### ASSIGNMENT
The lines needed are those from the start of the records through the line holding "tadivix (1st from left)", each copied exactly.

Stored data:
═══
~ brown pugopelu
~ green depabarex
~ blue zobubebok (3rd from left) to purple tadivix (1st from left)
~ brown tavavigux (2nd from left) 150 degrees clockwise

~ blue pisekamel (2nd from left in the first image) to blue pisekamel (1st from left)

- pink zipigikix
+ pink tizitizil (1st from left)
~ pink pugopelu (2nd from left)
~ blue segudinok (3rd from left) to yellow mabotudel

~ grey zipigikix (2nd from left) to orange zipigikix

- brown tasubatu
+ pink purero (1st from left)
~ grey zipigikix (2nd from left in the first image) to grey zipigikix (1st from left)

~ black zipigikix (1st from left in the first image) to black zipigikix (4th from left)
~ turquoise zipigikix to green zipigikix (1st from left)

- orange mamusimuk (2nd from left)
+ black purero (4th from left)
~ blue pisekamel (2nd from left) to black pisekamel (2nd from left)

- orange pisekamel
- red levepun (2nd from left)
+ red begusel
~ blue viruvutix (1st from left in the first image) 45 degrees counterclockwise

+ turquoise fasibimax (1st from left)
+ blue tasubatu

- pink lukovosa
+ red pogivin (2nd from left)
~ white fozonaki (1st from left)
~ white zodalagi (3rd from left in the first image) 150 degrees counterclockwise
═══
### ANSWER TO THIS EXERCISE
~ brown pugopelu
~ green depabarex
~ blue zobubebok (3rd from left) to purple tadivix (1st from left)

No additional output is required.